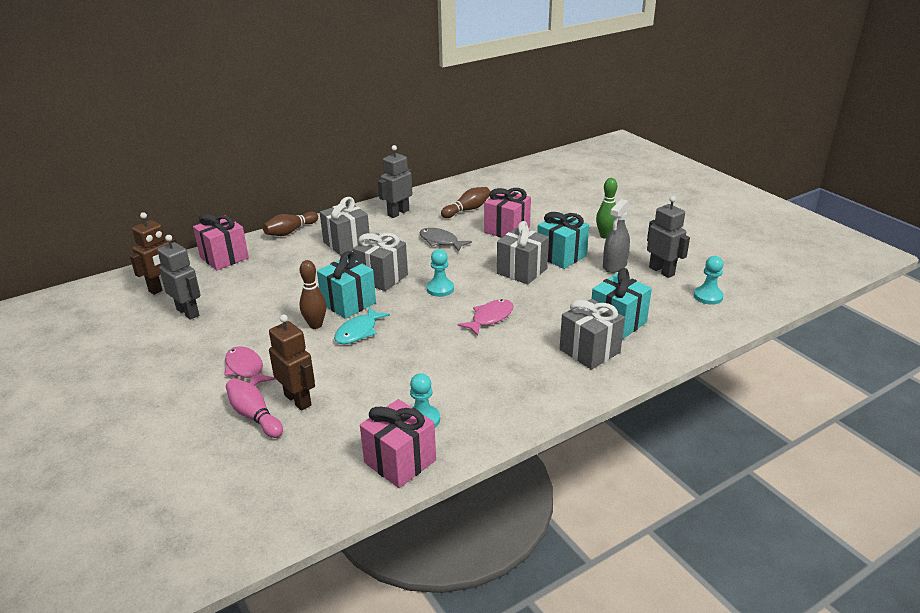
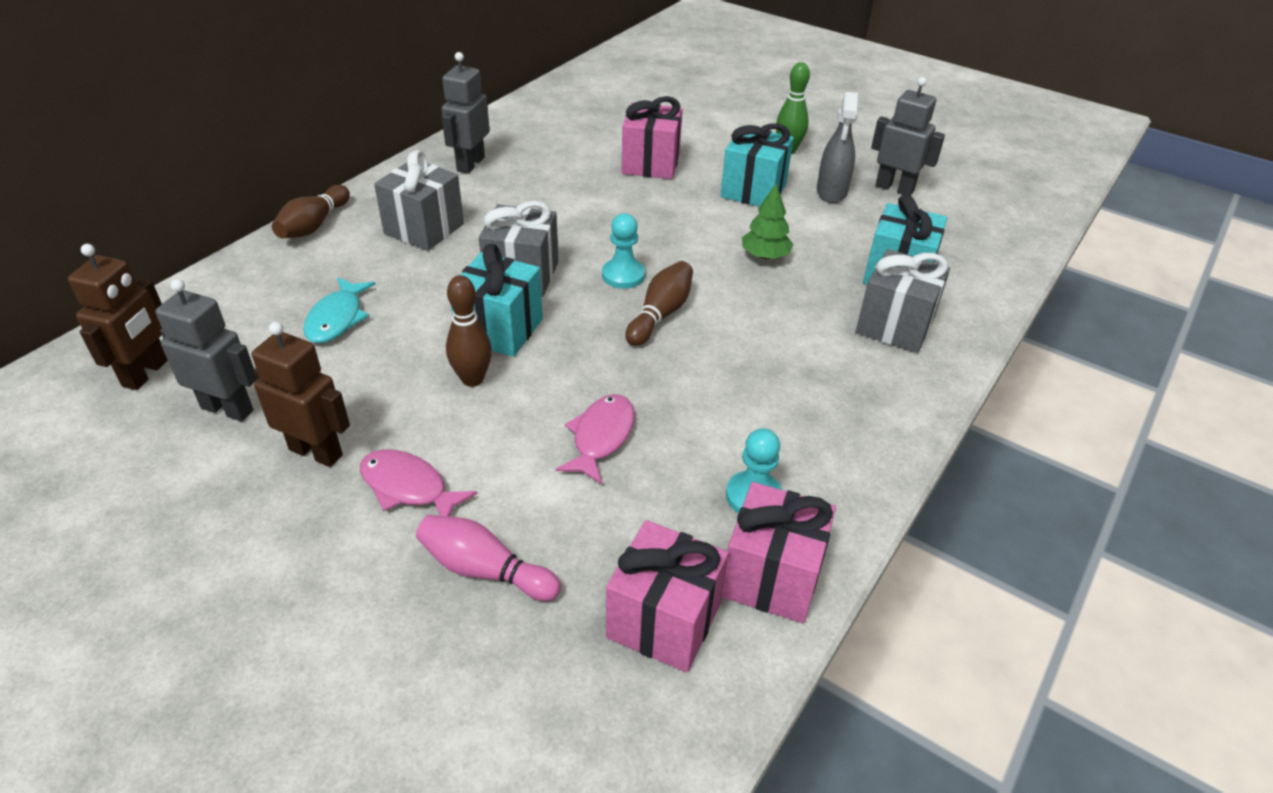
camera: 25 degrees left, 10 degrees up
(224, 257) = (226, 293): pink gift -> pink gift (664, 620)
(298, 400) = (538, 519): brown robot -> brown robot (316, 452)
(358, 332) = (550, 374): turquoise fish -> turquoise fish (337, 318)
(441, 241) = (569, 199): grey fish -> none
(467, 210) = (571, 142): brown bowling pin -> brown bowling pin (660, 314)
(490, 318) = (728, 306): pink fish -> pink fish (601, 437)
(522, 271) = (718, 224): grey gift -> none
(537, 295) = (765, 256): none -> green tree
(708, 296) = (974, 213): turquoise pawn -> none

+---+

● How to complete this task
Write out again, exactly, only the lines from the beginning of the material above to the line that holds "(441, 241) = (569, 199): grey fish -> none", both ends included, and no pictures.

● Solution to the exercise
camera: 25 degrees left, 10 degrees up
(224, 257) = (226, 293): pink gift -> pink gift (664, 620)
(298, 400) = (538, 519): brown robot -> brown robot (316, 452)
(358, 332) = (550, 374): turquoise fish -> turquoise fish (337, 318)
(441, 241) = (569, 199): grey fish -> none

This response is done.